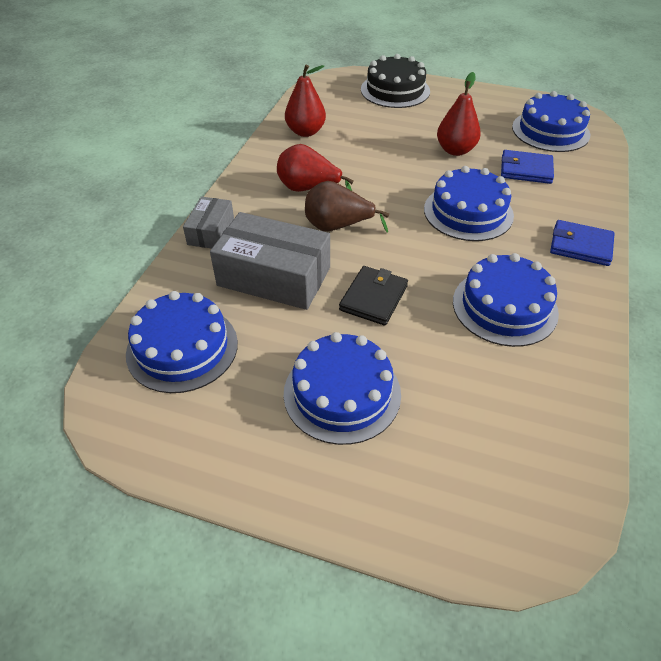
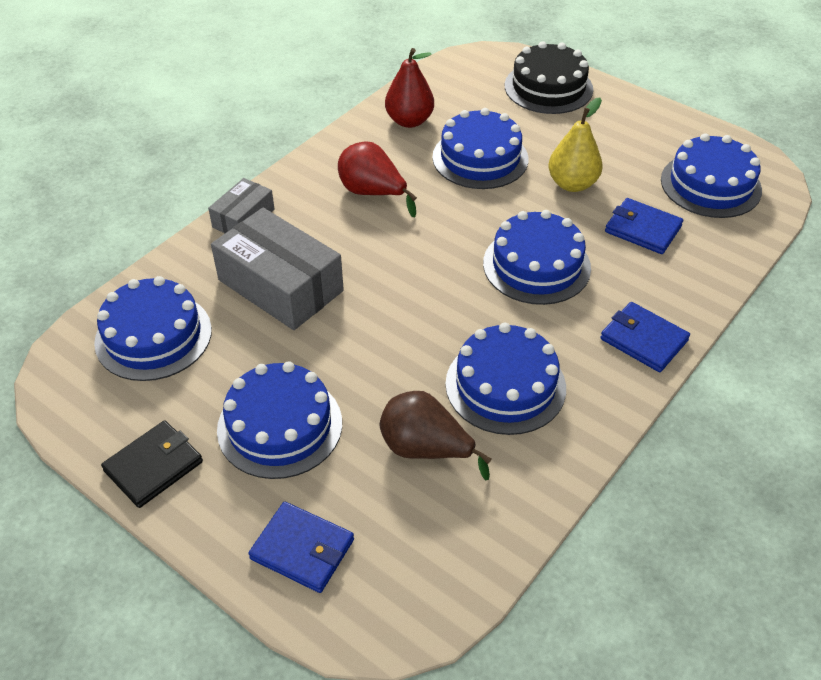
camera: 20 degrees right, 0 degrees up
(337, 226) = (379, 246): brown pear -> brown pear (425, 449)
(373, 298) = (369, 337): black wallet -> black wallet (153, 466)
(376, 146) = (480, 158): none -> blue cake
(427, 497) = (302, 549): none -> blue wallet
(455, 150) = (572, 184): red pear -> yellow pear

────────

Your instructions:
Above are the records; repeat them all exactly, without the pictures.

Answer box:
camera: 20 degrees right, 0 degrees up
(337, 226) = (379, 246): brown pear -> brown pear (425, 449)
(373, 298) = (369, 337): black wallet -> black wallet (153, 466)
(376, 146) = (480, 158): none -> blue cake
(427, 497) = (302, 549): none -> blue wallet
(455, 150) = (572, 184): red pear -> yellow pear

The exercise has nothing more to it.